→ **PROBLEM REQUIREMENTS**
Using the entries below, output each line exactly from the first through the one that contains "old: brown_pear (no. 3 from left)".

Scene comparison data:
◇ ◇ ◇ ◇ ◇ ◇ ◇

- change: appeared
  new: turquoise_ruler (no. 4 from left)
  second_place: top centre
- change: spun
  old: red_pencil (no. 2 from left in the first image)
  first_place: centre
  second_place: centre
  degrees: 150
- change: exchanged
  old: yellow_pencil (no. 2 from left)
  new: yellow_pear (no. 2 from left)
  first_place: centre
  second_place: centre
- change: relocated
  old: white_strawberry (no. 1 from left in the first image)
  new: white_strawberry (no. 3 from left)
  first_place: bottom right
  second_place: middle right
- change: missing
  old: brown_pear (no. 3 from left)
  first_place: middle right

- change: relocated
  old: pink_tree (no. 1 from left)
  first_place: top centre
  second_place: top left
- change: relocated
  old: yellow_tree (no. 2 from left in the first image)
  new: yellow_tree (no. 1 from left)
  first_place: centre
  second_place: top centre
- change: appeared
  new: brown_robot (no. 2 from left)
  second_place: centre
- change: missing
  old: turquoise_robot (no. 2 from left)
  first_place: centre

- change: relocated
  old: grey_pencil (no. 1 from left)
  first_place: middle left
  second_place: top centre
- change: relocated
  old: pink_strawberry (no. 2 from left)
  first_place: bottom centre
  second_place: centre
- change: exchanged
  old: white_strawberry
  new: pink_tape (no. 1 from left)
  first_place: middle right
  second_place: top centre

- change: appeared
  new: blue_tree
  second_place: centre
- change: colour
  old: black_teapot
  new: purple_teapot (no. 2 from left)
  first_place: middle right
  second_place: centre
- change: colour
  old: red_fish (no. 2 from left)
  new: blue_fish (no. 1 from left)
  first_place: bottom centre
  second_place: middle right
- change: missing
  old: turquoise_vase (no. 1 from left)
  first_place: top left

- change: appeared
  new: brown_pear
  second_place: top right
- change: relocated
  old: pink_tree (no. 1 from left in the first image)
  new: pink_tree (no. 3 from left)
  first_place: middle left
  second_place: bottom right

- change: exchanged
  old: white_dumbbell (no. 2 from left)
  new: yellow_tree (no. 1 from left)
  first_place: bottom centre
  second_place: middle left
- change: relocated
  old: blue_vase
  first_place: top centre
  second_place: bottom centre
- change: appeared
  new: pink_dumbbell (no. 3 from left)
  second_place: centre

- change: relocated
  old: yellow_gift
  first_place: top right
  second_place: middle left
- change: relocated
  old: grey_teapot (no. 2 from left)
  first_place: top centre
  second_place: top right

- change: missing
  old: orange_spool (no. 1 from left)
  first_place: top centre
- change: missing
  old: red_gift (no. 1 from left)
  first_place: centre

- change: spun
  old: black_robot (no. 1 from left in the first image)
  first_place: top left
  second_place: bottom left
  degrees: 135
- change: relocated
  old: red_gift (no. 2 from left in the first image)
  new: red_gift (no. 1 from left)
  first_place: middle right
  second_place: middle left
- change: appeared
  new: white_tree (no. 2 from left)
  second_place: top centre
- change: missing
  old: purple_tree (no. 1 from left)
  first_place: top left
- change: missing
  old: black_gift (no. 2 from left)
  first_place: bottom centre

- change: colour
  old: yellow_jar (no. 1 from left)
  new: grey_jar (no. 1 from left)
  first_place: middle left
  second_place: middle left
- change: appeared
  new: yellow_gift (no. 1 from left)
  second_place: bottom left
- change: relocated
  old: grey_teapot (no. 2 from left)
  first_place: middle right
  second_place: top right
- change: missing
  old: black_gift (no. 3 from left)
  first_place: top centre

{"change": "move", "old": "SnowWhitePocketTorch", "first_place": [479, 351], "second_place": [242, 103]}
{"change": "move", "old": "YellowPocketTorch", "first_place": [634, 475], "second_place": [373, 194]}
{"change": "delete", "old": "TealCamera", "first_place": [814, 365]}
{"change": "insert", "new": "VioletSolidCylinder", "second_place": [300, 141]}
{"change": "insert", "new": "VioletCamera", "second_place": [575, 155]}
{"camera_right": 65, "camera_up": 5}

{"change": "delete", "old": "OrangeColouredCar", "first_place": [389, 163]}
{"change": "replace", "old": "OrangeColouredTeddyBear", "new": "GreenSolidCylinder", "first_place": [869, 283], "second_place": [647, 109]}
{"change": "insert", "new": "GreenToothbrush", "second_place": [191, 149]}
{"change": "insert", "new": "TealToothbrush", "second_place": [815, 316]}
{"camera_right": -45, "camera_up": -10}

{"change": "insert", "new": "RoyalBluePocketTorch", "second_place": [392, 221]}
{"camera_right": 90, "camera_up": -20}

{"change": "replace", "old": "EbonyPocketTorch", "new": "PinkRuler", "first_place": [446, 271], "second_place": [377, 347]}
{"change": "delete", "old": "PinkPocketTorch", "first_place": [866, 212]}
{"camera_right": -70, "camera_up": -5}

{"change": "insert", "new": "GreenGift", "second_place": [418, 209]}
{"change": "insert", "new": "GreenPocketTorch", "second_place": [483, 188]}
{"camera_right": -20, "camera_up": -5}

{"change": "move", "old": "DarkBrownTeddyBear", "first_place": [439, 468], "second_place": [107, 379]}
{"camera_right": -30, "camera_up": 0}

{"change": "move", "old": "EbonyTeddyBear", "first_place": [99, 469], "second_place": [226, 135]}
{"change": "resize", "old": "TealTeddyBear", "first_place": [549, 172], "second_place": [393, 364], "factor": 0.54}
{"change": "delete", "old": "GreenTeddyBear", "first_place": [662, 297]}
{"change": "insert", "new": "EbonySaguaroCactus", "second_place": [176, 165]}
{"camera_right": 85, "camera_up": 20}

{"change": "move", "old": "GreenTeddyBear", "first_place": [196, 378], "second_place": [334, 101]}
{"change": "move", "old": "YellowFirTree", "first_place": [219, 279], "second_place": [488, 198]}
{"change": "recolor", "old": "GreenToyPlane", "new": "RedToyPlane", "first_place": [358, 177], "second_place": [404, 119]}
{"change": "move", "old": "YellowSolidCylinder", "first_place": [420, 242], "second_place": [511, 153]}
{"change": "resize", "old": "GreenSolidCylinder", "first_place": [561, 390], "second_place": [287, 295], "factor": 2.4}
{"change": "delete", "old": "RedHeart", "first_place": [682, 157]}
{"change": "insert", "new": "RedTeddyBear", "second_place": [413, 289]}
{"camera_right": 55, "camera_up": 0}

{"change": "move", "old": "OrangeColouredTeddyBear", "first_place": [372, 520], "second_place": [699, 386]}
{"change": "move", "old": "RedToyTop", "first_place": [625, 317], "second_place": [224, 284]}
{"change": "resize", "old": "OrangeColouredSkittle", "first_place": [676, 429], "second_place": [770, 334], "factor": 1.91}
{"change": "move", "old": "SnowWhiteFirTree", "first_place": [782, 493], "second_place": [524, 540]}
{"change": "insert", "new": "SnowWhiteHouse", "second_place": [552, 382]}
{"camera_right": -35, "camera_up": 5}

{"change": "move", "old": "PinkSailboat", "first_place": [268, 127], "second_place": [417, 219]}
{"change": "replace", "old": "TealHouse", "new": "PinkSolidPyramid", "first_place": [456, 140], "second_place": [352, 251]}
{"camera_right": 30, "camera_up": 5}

◇ ◇ ◇ ◇ ◇ ◇ ◇

→ **EXPECTED OUTPUT**
- change: appeared
  new: turquoise_ruler (no. 4 from left)
  second_place: top centre
- change: spun
  old: red_pencil (no. 2 from left in the first image)
  first_place: centre
  second_place: centre
  degrees: 150
- change: exchanged
  old: yellow_pencil (no. 2 from left)
  new: yellow_pear (no. 2 from left)
  first_place: centre
  second_place: centre
- change: relocated
  old: white_strawberry (no. 1 from left in the first image)
  new: white_strawberry (no. 3 from left)
  first_place: bottom right
  second_place: middle right
- change: missing
  old: brown_pear (no. 3 from left)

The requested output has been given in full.